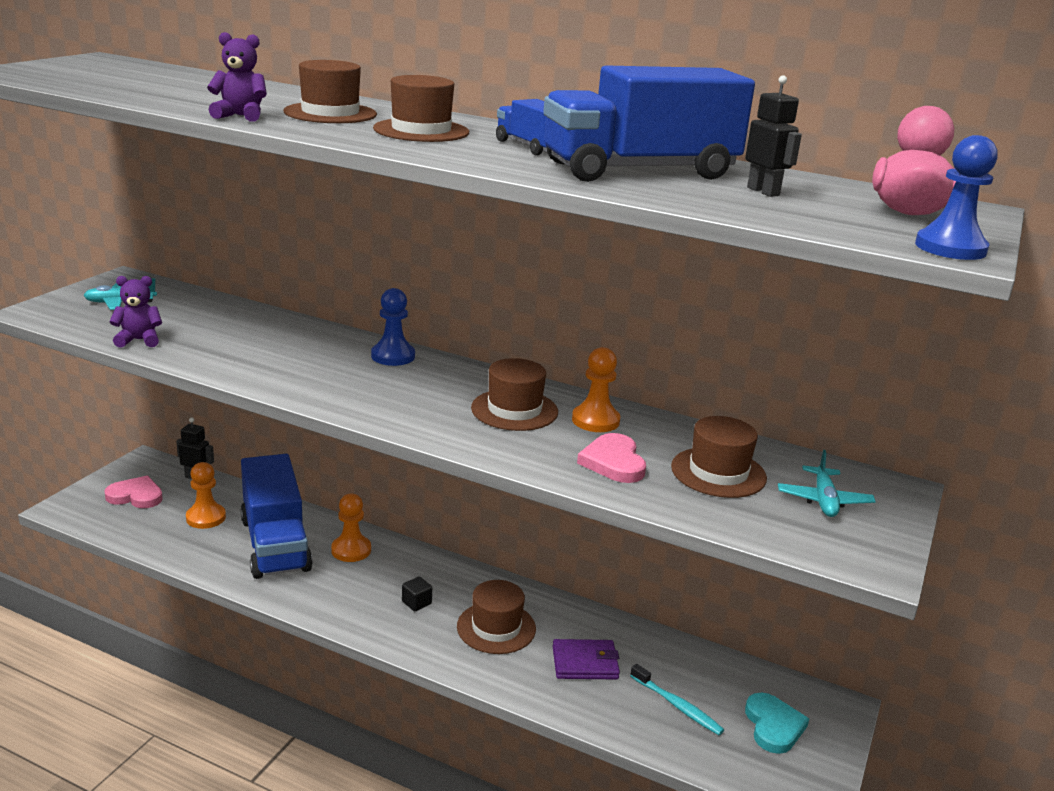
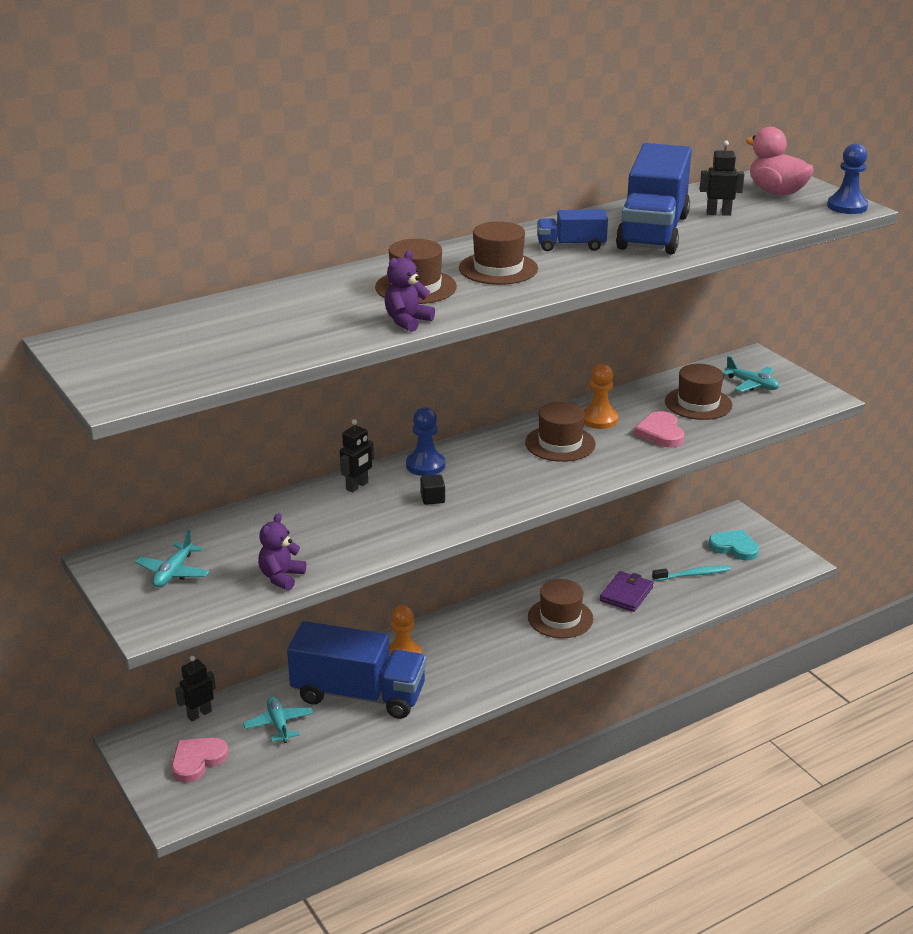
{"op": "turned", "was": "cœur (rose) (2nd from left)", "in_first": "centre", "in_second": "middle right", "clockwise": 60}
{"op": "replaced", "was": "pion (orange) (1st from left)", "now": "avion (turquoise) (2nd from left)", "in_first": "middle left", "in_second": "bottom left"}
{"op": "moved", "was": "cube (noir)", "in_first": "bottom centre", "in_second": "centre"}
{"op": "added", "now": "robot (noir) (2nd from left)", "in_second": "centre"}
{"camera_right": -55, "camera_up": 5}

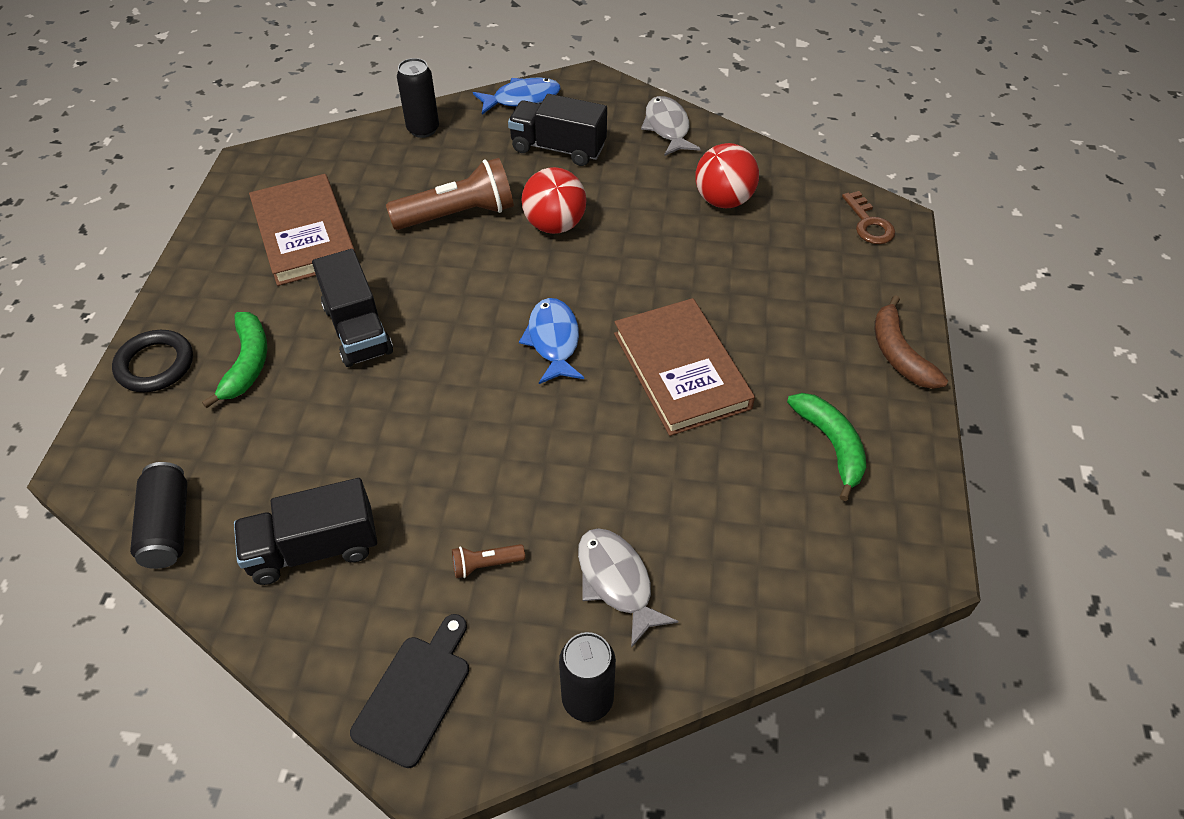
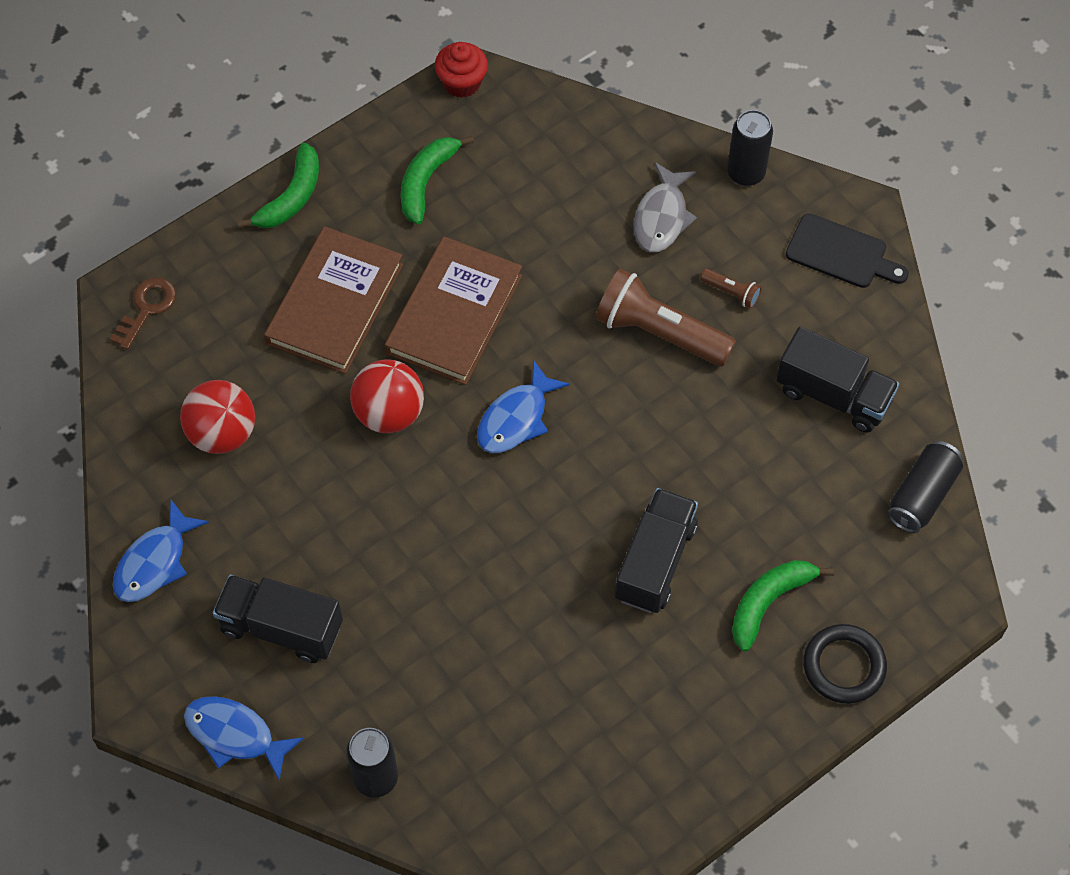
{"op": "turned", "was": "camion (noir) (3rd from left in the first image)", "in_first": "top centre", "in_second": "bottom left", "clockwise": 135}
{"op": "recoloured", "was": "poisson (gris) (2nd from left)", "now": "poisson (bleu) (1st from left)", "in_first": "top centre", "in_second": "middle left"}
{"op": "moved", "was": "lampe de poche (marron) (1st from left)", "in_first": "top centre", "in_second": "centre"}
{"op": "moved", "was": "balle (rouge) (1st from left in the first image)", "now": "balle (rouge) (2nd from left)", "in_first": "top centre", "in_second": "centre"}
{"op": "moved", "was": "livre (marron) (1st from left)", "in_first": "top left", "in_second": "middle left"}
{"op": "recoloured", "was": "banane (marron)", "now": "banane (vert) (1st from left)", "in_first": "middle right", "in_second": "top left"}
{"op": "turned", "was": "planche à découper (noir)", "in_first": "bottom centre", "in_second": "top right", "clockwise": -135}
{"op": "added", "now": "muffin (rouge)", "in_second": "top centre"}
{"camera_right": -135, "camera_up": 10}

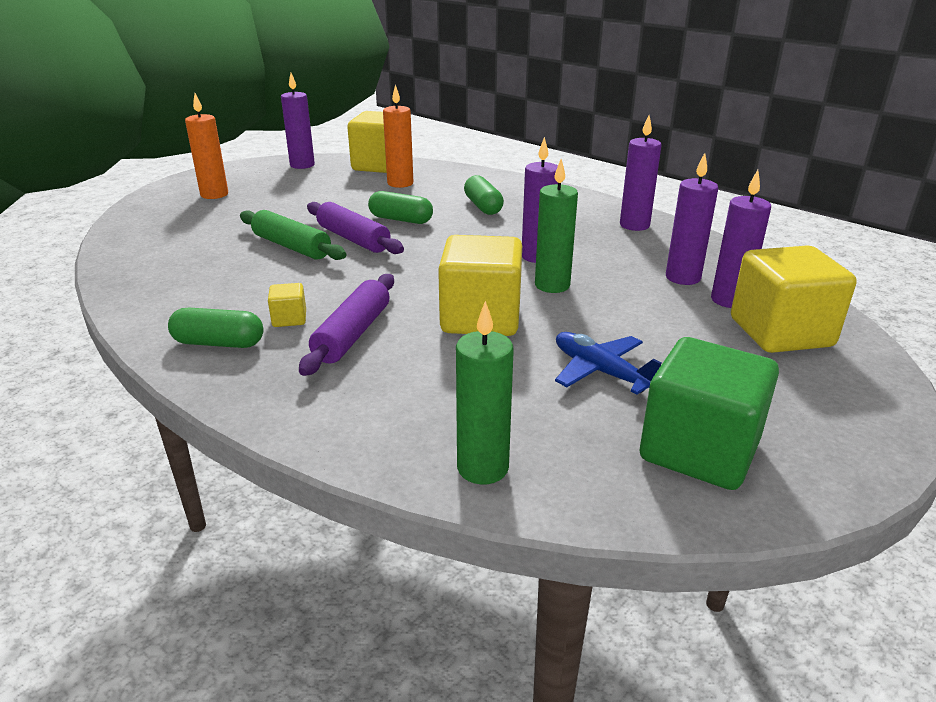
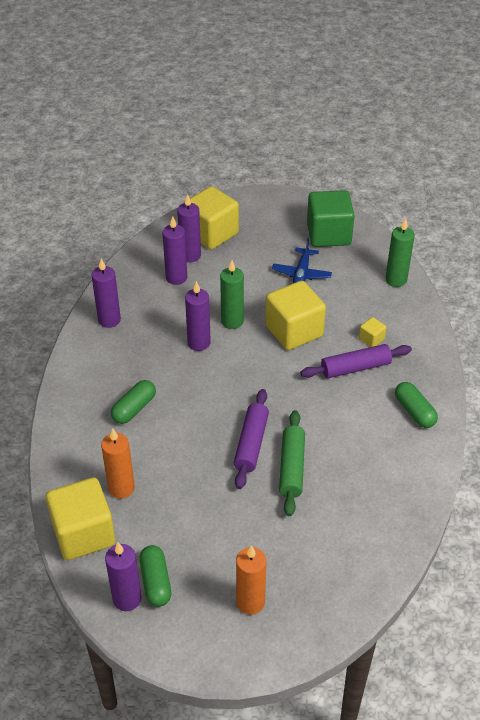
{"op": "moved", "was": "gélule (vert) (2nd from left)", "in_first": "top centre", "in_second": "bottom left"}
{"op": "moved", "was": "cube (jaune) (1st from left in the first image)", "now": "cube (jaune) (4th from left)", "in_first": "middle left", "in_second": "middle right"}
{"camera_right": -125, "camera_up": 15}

■ ■ ■ ■

• [Directions] Return the records exactly. Don't carry the pictures over.

• [Your solution]
{"op": "turned", "was": "cœur (rose) (2nd from left)", "in_first": "centre", "in_second": "middle right", "clockwise": 60}
{"op": "replaced", "was": "pion (orange) (1st from left)", "now": "avion (turquoise) (2nd from left)", "in_first": "middle left", "in_second": "bottom left"}
{"op": "moved", "was": "cube (noir)", "in_first": "bottom centre", "in_second": "centre"}
{"op": "added", "now": "robot (noir) (2nd from left)", "in_second": "centre"}
{"camera_right": -55, "camera_up": 5}

{"op": "turned", "was": "camion (noir) (3rd from left in the first image)", "in_first": "top centre", "in_second": "bottom left", "clockwise": 135}
{"op": "recoloured", "was": "poisson (gris) (2nd from left)", "now": "poisson (bleu) (1st from left)", "in_first": "top centre", "in_second": "middle left"}
{"op": "moved", "was": "lampe de poche (marron) (1st from left)", "in_first": "top centre", "in_second": "centre"}
{"op": "moved", "was": "balle (rouge) (1st from left in the first image)", "now": "balle (rouge) (2nd from left)", "in_first": "top centre", "in_second": "centre"}
{"op": "moved", "was": "livre (marron) (1st from left)", "in_first": "top left", "in_second": "middle left"}
{"op": "recoloured", "was": "banane (marron)", "now": "banane (vert) (1st from left)", "in_first": "middle right", "in_second": "top left"}
{"op": "turned", "was": "planche à découper (noir)", "in_first": "bottom centre", "in_second": "top right", "clockwise": -135}
{"op": "added", "now": "muffin (rouge)", "in_second": "top centre"}
{"camera_right": -135, "camera_up": 10}

{"op": "moved", "was": "gélule (vert) (2nd from left)", "in_first": "top centre", "in_second": "bottom left"}
{"op": "moved", "was": "cube (jaune) (1st from left in the first image)", "now": "cube (jaune) (4th from left)", "in_first": "middle left", "in_second": "middle right"}
{"camera_right": -125, "camera_up": 15}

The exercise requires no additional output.